* _Directions for this task_: Extract the stretch of lines that starts at the line with "V1: AC 10mV (GND, MIC) -> AC 230V (GND, MIC)" and ends at the last line of the data below. Give it exactly, without pictures.
** Study material follows **
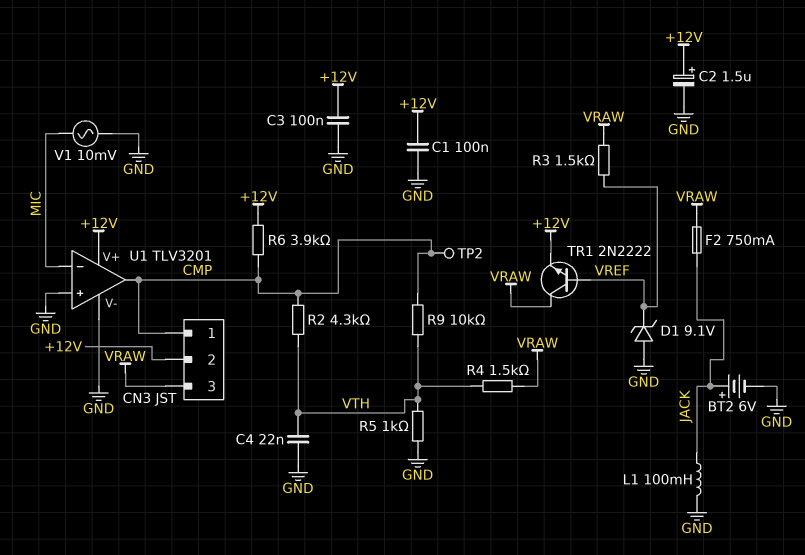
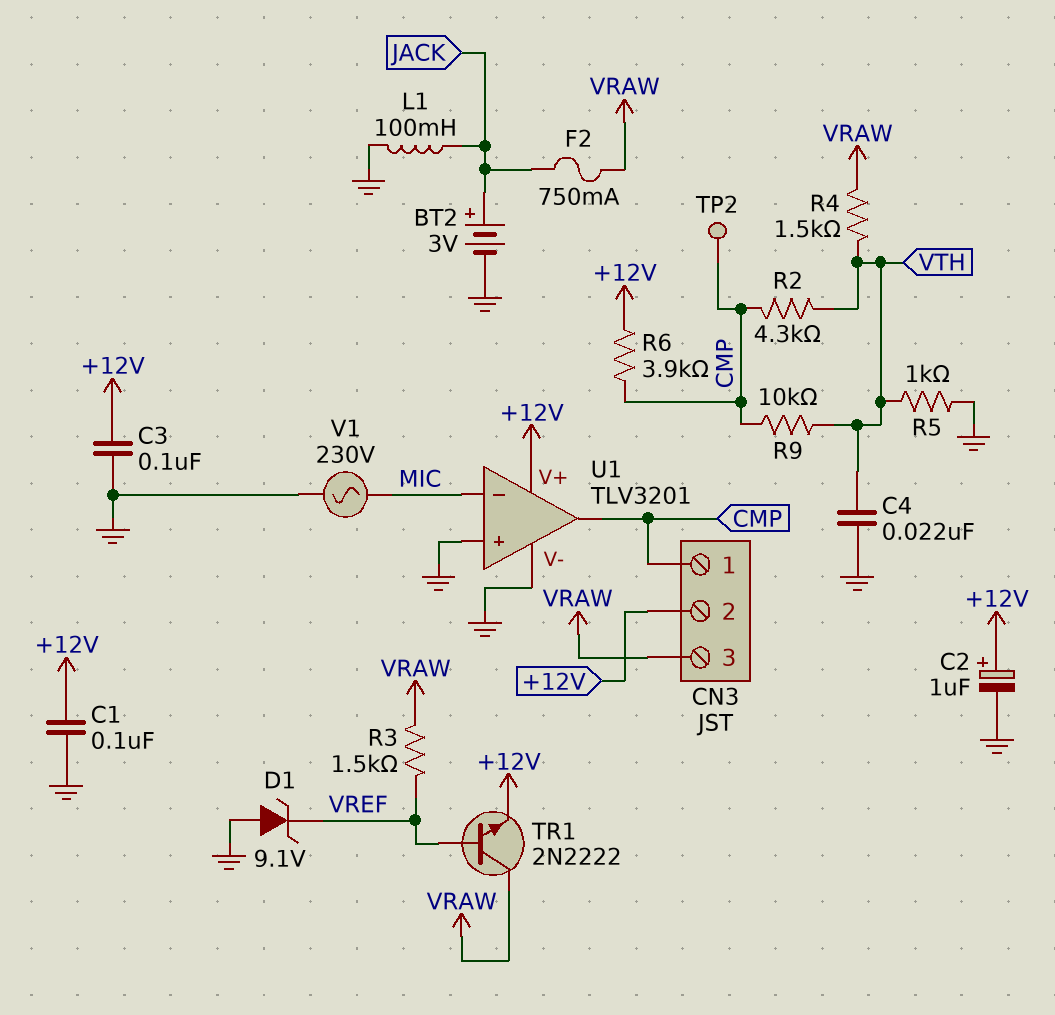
BT2: 6V (plus JACK, minus GND) -> 3V (plus JACK, minus GND)
C2: 1.5uF (plus +12V, minus GND) -> 1uF (plus +12V, minus GND)
V1: AC 10mV (GND, MIC) -> AC 230V (GND, MIC)

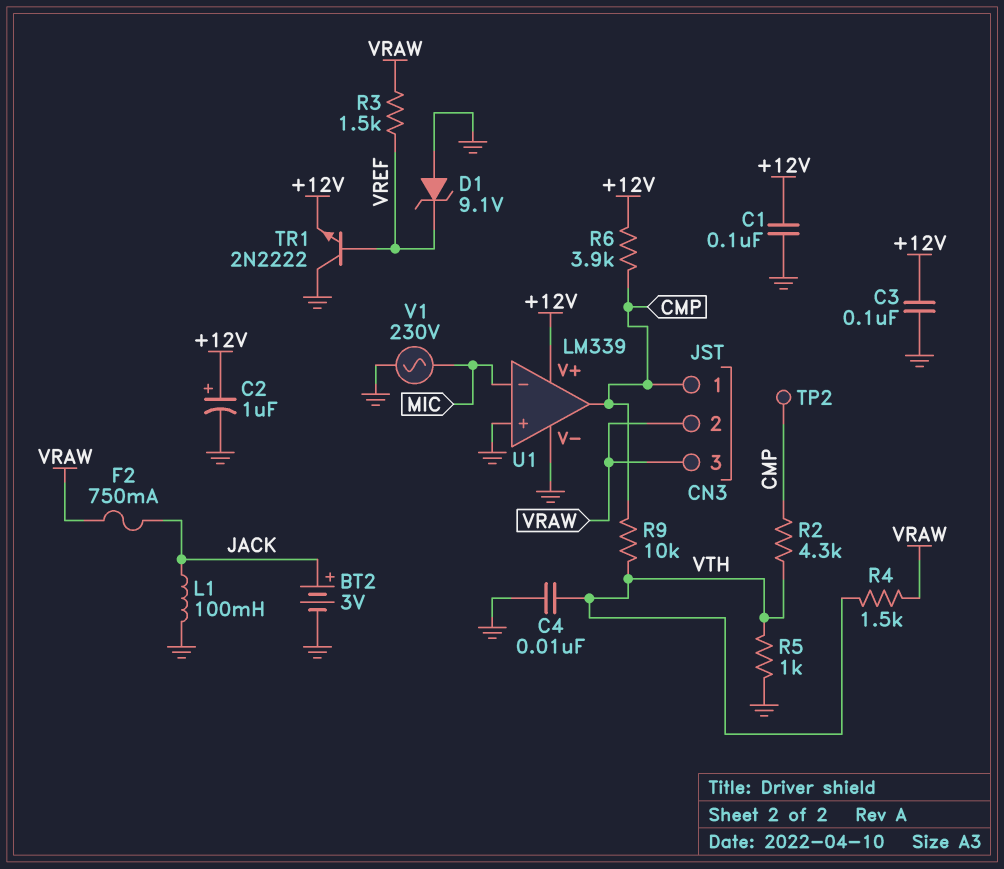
C4: 22nF (GND, VTH) -> 10nF (GND, VTH)
CN3 pin 2: +12V -> VRAW
TR1: NPN 2N2222 (B VREF, C VRAW, E +12V) -> NPN 2N2222 (B VREF, C GND, E +12V)
U1: TLV3201 -> LM339

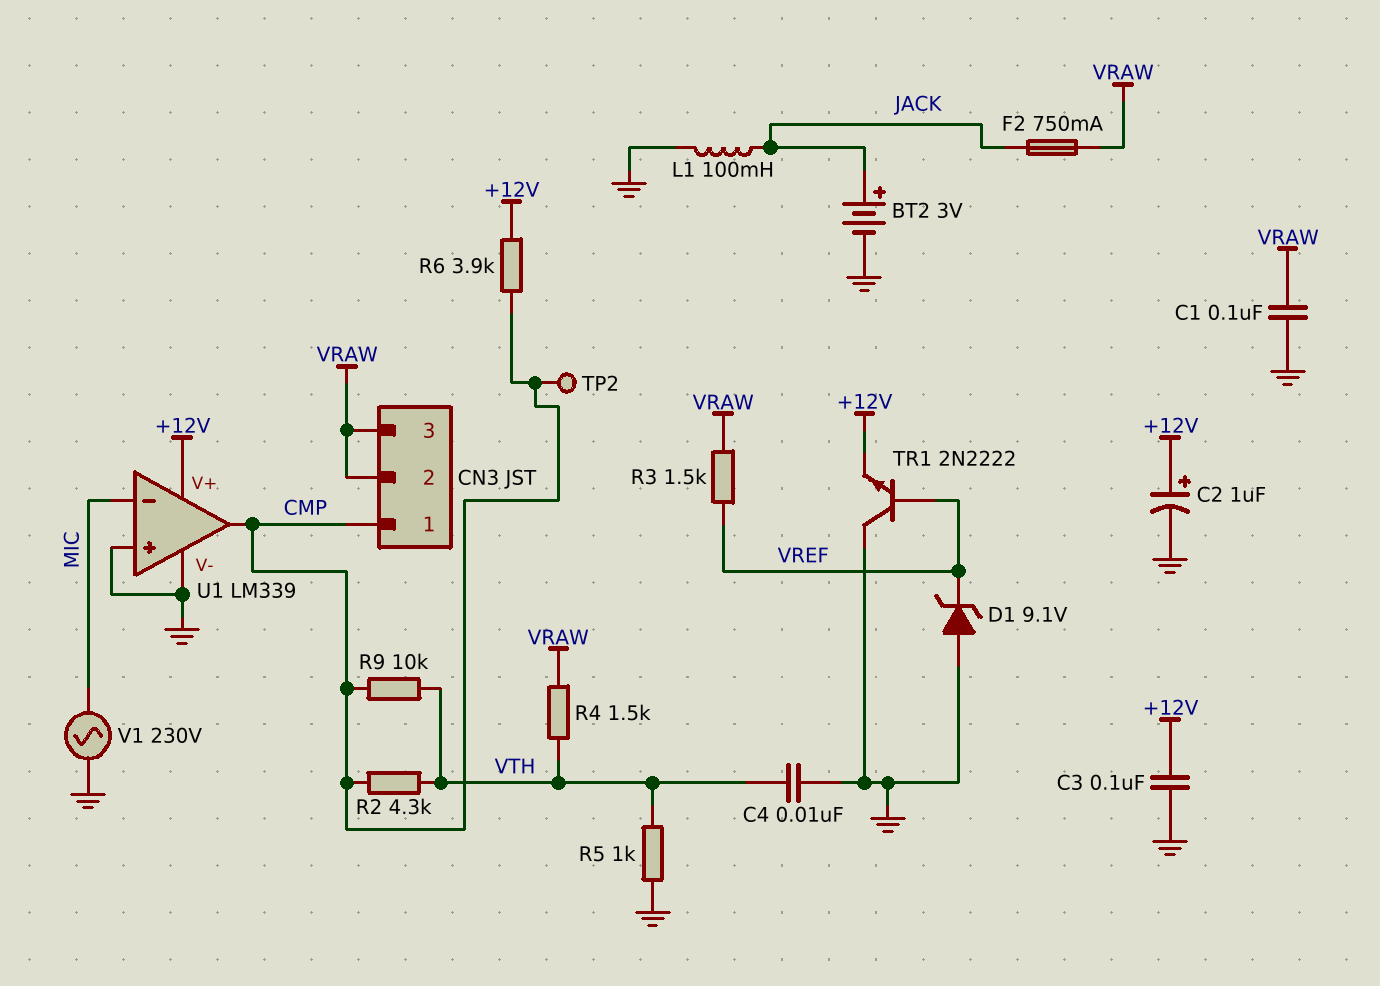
C1: 100nF (+12V, GND) -> 100nF (GND, VRAW)

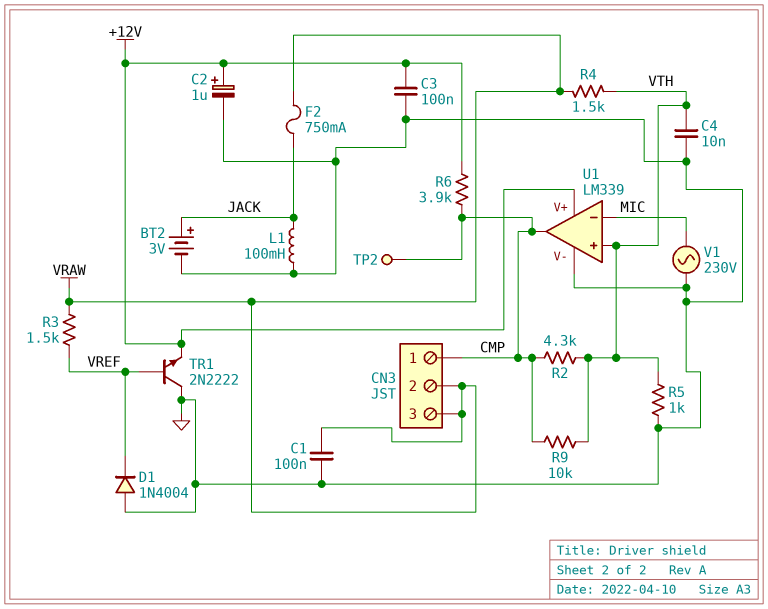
D1: zener 9.1V (A GND, K VREF) -> diode 1N4004 (A GND, K VREF)
U1 pin in+: GND -> VTH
** End of Study material **
* _Response box_:
V1: AC 10mV (GND, MIC) -> AC 230V (GND, MIC)

C4: 22nF (GND, VTH) -> 10nF (GND, VTH)
CN3 pin 2: +12V -> VRAW
TR1: NPN 2N2222 (B VREF, C VRAW, E +12V) -> NPN 2N2222 (B VREF, C GND, E +12V)
U1: TLV3201 -> LM339

C1: 100nF (+12V, GND) -> 100nF (GND, VRAW)

D1: zener 9.1V (A GND, K VREF) -> diode 1N4004 (A GND, K VREF)
U1 pin in+: GND -> VTH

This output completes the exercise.